■ Your instructions ■
Your task is to find every line of the data that holds the string "yellow" and copy it.

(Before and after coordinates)
*****

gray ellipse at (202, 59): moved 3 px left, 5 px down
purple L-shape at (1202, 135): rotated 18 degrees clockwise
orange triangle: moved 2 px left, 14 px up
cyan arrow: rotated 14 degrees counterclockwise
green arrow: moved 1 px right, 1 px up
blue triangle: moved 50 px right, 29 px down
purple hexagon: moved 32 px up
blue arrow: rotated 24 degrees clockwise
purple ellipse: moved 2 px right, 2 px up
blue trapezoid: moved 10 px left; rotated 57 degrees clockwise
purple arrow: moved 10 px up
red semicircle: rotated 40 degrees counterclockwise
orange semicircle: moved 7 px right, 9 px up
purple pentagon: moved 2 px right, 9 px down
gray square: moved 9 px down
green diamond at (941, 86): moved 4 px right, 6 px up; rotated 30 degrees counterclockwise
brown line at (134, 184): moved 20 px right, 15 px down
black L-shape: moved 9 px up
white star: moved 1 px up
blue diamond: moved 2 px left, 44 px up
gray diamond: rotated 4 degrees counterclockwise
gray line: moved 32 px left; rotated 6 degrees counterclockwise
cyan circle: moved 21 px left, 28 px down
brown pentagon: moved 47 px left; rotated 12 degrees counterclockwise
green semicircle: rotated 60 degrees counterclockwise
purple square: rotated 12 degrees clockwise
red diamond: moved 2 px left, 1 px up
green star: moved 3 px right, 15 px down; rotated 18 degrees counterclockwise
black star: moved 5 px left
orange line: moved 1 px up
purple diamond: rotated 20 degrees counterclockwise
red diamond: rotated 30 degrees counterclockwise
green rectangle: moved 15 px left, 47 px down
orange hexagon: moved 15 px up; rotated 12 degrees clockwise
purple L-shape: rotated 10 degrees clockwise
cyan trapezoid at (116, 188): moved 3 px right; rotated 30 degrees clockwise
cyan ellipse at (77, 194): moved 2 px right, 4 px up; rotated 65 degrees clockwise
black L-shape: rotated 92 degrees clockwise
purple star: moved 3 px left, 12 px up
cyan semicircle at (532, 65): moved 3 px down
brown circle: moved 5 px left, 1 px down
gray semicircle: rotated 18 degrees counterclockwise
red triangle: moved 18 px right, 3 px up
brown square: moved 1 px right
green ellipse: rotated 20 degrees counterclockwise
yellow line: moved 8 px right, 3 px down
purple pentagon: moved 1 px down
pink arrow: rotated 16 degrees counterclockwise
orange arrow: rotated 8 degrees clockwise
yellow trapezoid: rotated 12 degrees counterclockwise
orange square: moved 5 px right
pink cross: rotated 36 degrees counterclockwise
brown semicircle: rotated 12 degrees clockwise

*****

■ Response to this exercise ■
yellow line: moved 8 px right, 3 px down
yellow trapezoid: rotated 12 degrees counterclockwise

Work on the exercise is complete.